• WHAT THE TASK ASKS:
Copy each entry below without any change.

• DATA:
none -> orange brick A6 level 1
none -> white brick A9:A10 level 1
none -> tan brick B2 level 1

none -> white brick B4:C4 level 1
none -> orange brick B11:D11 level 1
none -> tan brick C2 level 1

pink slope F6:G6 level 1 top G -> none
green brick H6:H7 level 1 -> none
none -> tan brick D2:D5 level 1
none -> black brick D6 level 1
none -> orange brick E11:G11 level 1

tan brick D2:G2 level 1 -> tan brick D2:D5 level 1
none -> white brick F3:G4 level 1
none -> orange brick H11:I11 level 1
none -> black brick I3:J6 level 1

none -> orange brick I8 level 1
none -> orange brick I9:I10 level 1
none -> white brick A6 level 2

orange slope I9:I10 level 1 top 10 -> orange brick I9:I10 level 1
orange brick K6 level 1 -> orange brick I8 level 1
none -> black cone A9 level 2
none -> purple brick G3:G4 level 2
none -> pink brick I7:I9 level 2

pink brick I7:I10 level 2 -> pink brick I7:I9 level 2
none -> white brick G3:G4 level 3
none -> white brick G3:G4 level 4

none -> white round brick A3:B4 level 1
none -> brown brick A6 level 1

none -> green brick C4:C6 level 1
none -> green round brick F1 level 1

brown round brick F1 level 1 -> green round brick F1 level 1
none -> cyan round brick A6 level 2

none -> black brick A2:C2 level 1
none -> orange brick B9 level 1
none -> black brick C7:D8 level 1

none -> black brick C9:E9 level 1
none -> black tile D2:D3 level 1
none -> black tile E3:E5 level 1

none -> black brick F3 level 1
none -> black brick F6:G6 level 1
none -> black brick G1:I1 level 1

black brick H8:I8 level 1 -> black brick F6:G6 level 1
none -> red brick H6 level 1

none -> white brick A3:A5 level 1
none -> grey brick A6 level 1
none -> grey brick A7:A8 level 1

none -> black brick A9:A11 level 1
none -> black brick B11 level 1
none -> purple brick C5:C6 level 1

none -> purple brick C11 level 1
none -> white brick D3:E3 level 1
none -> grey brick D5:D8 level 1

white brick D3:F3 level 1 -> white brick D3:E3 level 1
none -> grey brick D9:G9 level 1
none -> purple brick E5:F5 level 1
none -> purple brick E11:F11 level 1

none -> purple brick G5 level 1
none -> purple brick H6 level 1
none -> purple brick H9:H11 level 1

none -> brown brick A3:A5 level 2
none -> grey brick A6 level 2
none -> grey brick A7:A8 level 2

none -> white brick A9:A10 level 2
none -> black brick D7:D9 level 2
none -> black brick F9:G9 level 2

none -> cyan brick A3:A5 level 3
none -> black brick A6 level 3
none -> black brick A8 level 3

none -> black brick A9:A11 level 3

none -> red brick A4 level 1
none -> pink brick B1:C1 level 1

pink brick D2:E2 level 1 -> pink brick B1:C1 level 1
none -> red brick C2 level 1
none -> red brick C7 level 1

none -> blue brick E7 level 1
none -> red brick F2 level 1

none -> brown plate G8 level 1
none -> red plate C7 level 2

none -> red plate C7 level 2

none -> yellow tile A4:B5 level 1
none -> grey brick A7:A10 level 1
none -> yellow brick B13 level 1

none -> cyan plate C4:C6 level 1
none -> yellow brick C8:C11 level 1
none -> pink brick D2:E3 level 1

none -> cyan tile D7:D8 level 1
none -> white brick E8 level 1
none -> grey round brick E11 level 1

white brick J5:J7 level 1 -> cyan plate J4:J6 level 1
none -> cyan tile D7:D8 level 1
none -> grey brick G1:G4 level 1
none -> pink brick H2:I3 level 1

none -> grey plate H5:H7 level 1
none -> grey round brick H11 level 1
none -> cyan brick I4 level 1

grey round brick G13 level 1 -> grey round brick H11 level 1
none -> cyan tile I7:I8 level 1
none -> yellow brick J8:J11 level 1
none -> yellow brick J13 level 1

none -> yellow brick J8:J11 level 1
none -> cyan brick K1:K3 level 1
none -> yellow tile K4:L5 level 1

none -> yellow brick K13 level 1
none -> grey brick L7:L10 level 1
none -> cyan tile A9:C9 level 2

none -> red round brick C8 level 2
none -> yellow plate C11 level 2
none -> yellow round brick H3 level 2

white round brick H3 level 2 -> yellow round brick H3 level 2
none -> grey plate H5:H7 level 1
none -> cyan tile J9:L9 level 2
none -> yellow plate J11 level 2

• EXERCISE SOLUTION:
none -> orange brick A6 level 1
none -> white brick A9:A10 level 1
none -> tan brick B2 level 1

none -> white brick B4:C4 level 1
none -> orange brick B11:D11 level 1
none -> tan brick C2 level 1

pink slope F6:G6 level 1 top G -> none
green brick H6:H7 level 1 -> none
none -> tan brick D2:D5 level 1
none -> black brick D6 level 1
none -> orange brick E11:G11 level 1

tan brick D2:G2 level 1 -> tan brick D2:D5 level 1
none -> white brick F3:G4 level 1
none -> orange brick H11:I11 level 1
none -> black brick I3:J6 level 1

none -> orange brick I8 level 1
none -> orange brick I9:I10 level 1
none -> white brick A6 level 2

orange slope I9:I10 level 1 top 10 -> orange brick I9:I10 level 1
orange brick K6 level 1 -> orange brick I8 level 1
none -> black cone A9 level 2
none -> purple brick G3:G4 level 2
none -> pink brick I7:I9 level 2

pink brick I7:I10 level 2 -> pink brick I7:I9 level 2
none -> white brick G3:G4 level 3
none -> white brick G3:G4 level 4

none -> white round brick A3:B4 level 1
none -> brown brick A6 level 1

none -> green brick C4:C6 level 1
none -> green round brick F1 level 1

brown round brick F1 level 1 -> green round brick F1 level 1
none -> cyan round brick A6 level 2

none -> black brick A2:C2 level 1
none -> orange brick B9 level 1
none -> black brick C7:D8 level 1

none -> black brick C9:E9 level 1
none -> black tile D2:D3 level 1
none -> black tile E3:E5 level 1

none -> black brick F3 level 1
none -> black brick F6:G6 level 1
none -> black brick G1:I1 level 1

black brick H8:I8 level 1 -> black brick F6:G6 level 1
none -> red brick H6 level 1

none -> white brick A3:A5 level 1
none -> grey brick A6 level 1
none -> grey brick A7:A8 level 1

none -> black brick A9:A11 level 1
none -> black brick B11 level 1
none -> purple brick C5:C6 level 1

none -> purple brick C11 level 1
none -> white brick D3:E3 level 1
none -> grey brick D5:D8 level 1

white brick D3:F3 level 1 -> white brick D3:E3 level 1
none -> grey brick D9:G9 level 1
none -> purple brick E5:F5 level 1
none -> purple brick E11:F11 level 1

none -> purple brick G5 level 1
none -> purple brick H6 level 1
none -> purple brick H9:H11 level 1

none -> brown brick A3:A5 level 2
none -> grey brick A6 level 2
none -> grey brick A7:A8 level 2

none -> white brick A9:A10 level 2
none -> black brick D7:D9 level 2
none -> black brick F9:G9 level 2

none -> cyan brick A3:A5 level 3
none -> black brick A6 level 3
none -> black brick A8 level 3

none -> black brick A9:A11 level 3

none -> red brick A4 level 1
none -> pink brick B1:C1 level 1

pink brick D2:E2 level 1 -> pink brick B1:C1 level 1
none -> red brick C2 level 1
none -> red brick C7 level 1

none -> blue brick E7 level 1
none -> red brick F2 level 1

none -> brown plate G8 level 1
none -> red plate C7 level 2

none -> red plate C7 level 2

none -> yellow tile A4:B5 level 1
none -> grey brick A7:A10 level 1
none -> yellow brick B13 level 1

none -> cyan plate C4:C6 level 1
none -> yellow brick C8:C11 level 1
none -> pink brick D2:E3 level 1

none -> cyan tile D7:D8 level 1
none -> white brick E8 level 1
none -> grey round brick E11 level 1

white brick J5:J7 level 1 -> cyan plate J4:J6 level 1
none -> cyan tile D7:D8 level 1
none -> grey brick G1:G4 level 1
none -> pink brick H2:I3 level 1

none -> grey plate H5:H7 level 1
none -> grey round brick H11 level 1
none -> cyan brick I4 level 1

grey round brick G13 level 1 -> grey round brick H11 level 1
none -> cyan tile I7:I8 level 1
none -> yellow brick J8:J11 level 1
none -> yellow brick J13 level 1

none -> yellow brick J8:J11 level 1
none -> cyan brick K1:K3 level 1
none -> yellow tile K4:L5 level 1

none -> yellow brick K13 level 1
none -> grey brick L7:L10 level 1
none -> cyan tile A9:C9 level 2

none -> red round brick C8 level 2
none -> yellow plate C11 level 2
none -> yellow round brick H3 level 2

white round brick H3 level 2 -> yellow round brick H3 level 2
none -> grey plate H5:H7 level 1
none -> cyan tile J9:L9 level 2
none -> yellow plate J11 level 2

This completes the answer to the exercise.